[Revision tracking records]
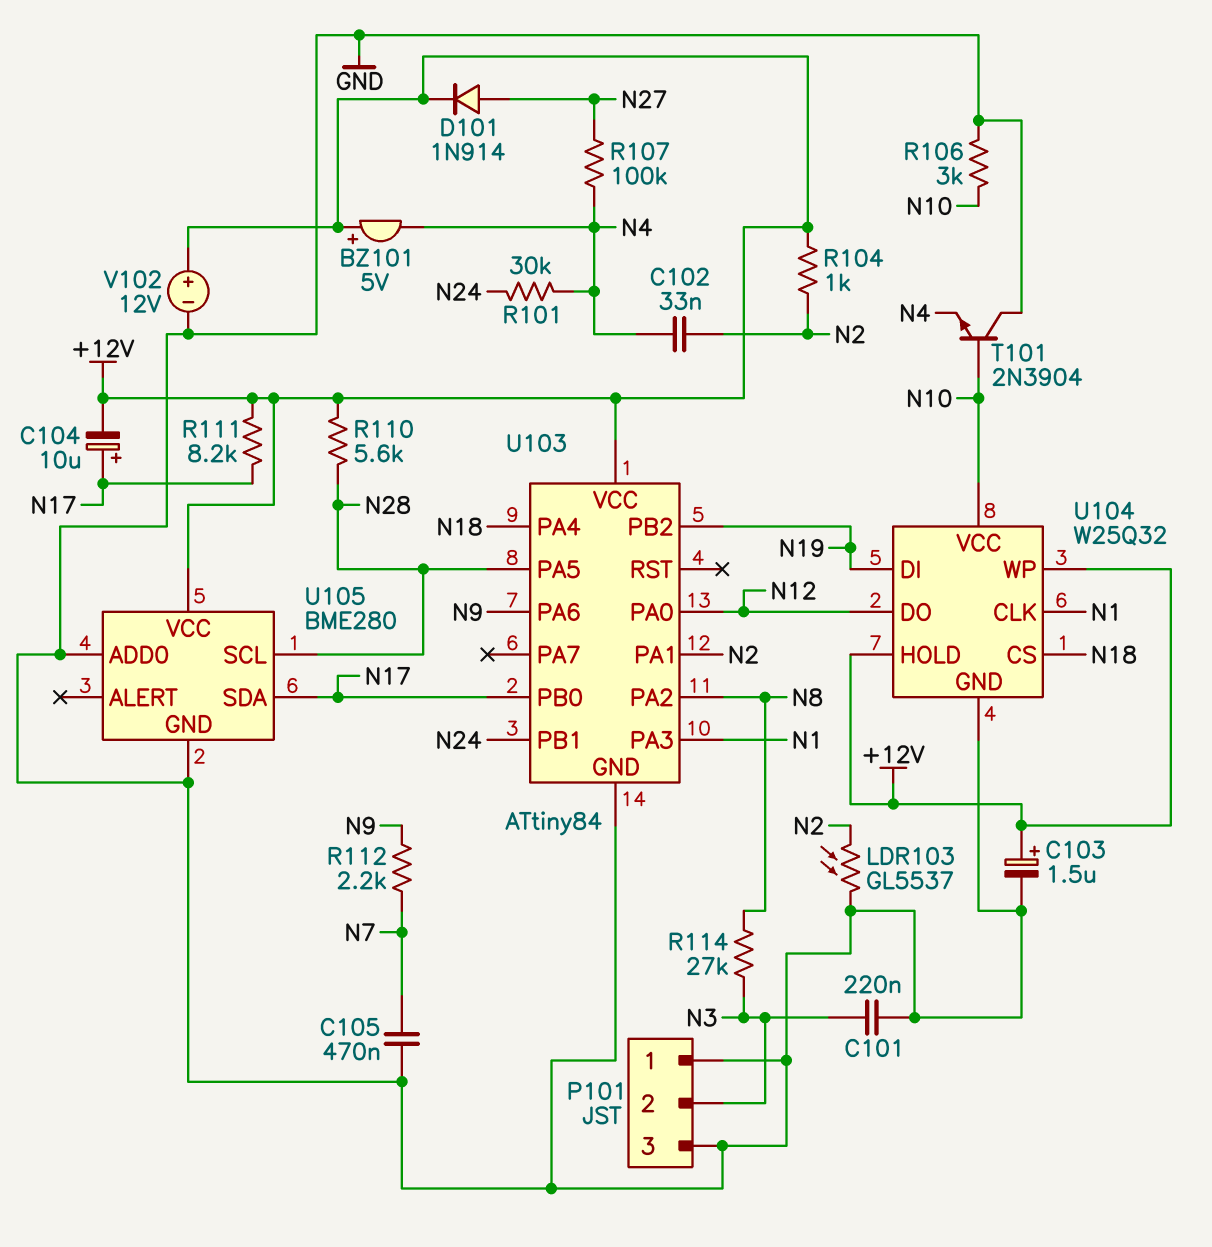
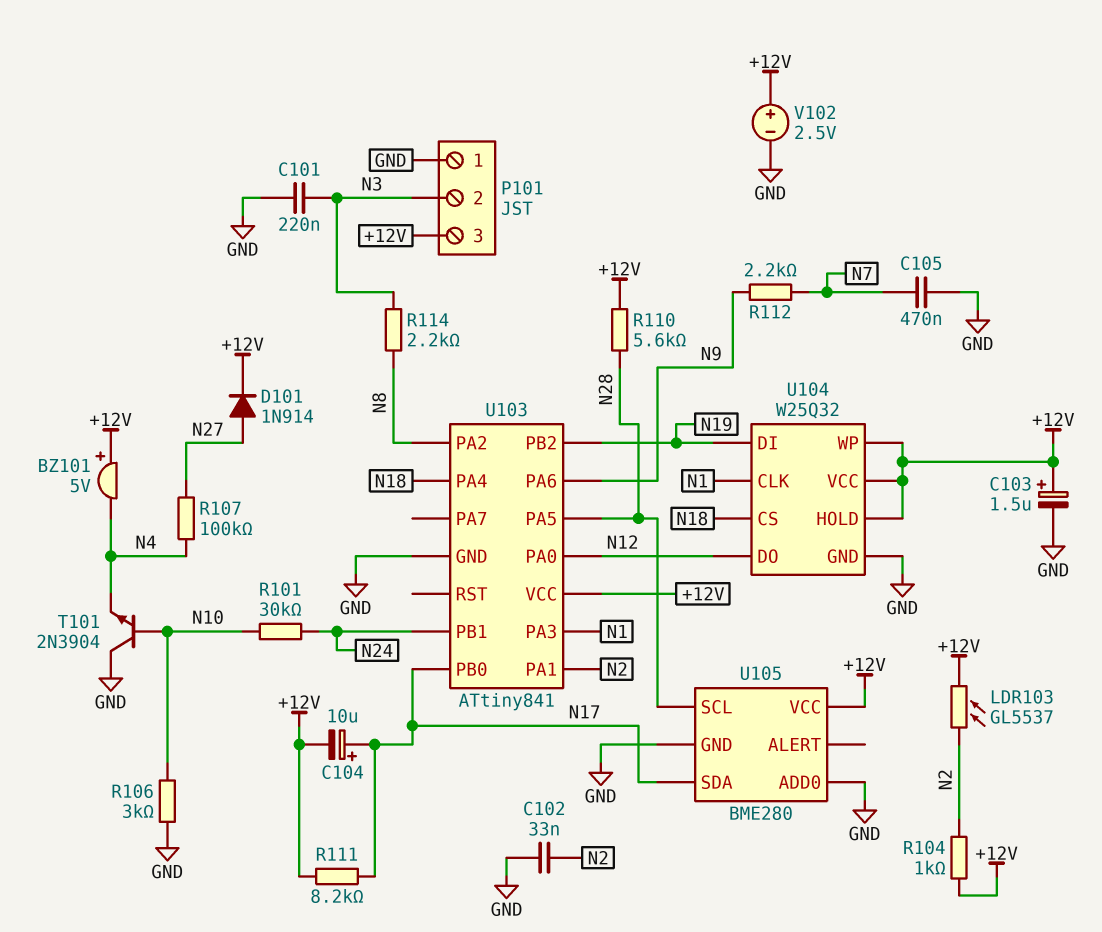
C102: 33nF (N2, N4) -> 33nF (GND, N2)
LDR103: GL5537 (GND, N2) -> GL5537 (+12V, N2)
P101 pin 3: GND -> +12V
R101: 30k (N4, N24) -> 30k (N10, N24)
R114: 27k (N3, N8) -> 2.2k (N3, N8)
U103: ATtiny84 -> ATtiny841
U104 pin VCC: N10 -> +12V
V102: 12V (plus +12V, minus GND) -> 2.5V (plus +12V, minus GND)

What needs to be done
In your copy of the entries above, keep the text exact and leave out the pictures.

Written response
C102: 33nF (N2, N4) -> 33nF (GND, N2)
LDR103: GL5537 (GND, N2) -> GL5537 (+12V, N2)
P101 pin 3: GND -> +12V
R101: 30k (N4, N24) -> 30k (N10, N24)
R114: 27k (N3, N8) -> 2.2k (N3, N8)
U103: ATtiny84 -> ATtiny841
U104 pin VCC: N10 -> +12V
V102: 12V (plus +12V, minus GND) -> 2.5V (plus +12V, minus GND)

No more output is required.